* Problem to work on: Below is a listing to write out in full, exactly as given, without its pictures.

* Stored data:
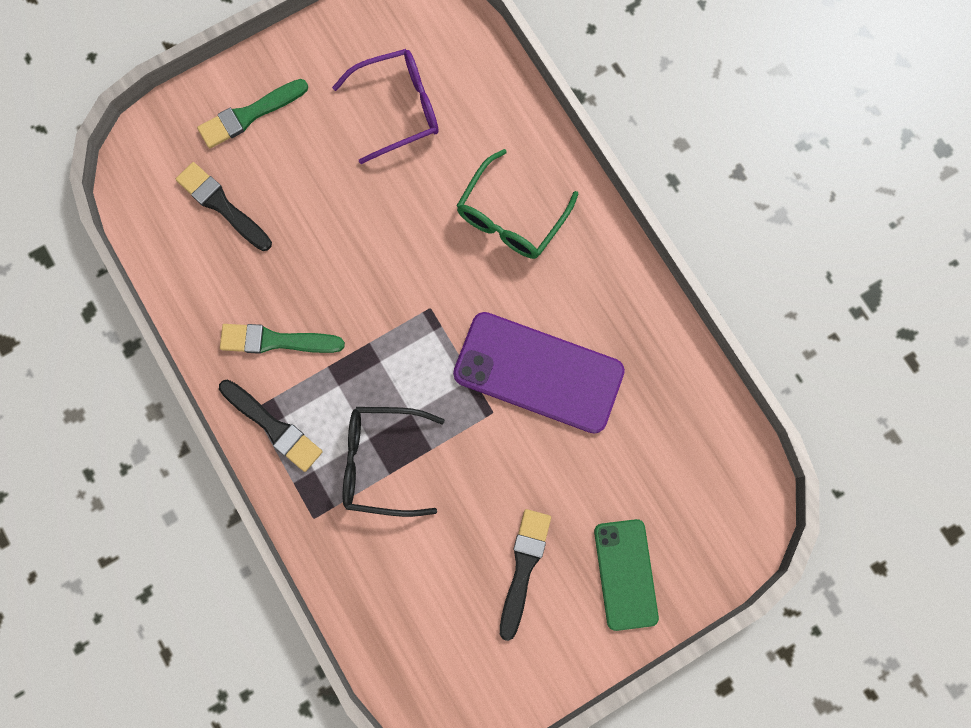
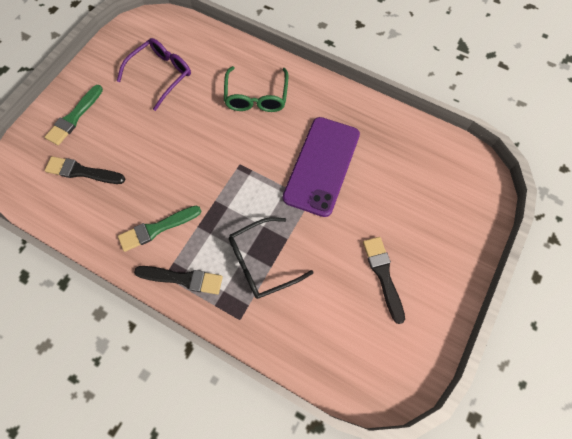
camera: 30 degrees left, 10 degrees down
(538, 372) = (322, 166): purple phone -> purple phone turned 60 degrees counterclockwise
(625, 574) = (441, 245): green phone -> none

* Written response:
camera: 30 degrees left, 10 degrees down
(538, 372) = (322, 166): purple phone -> purple phone turned 60 degrees counterclockwise
(625, 574) = (441, 245): green phone -> none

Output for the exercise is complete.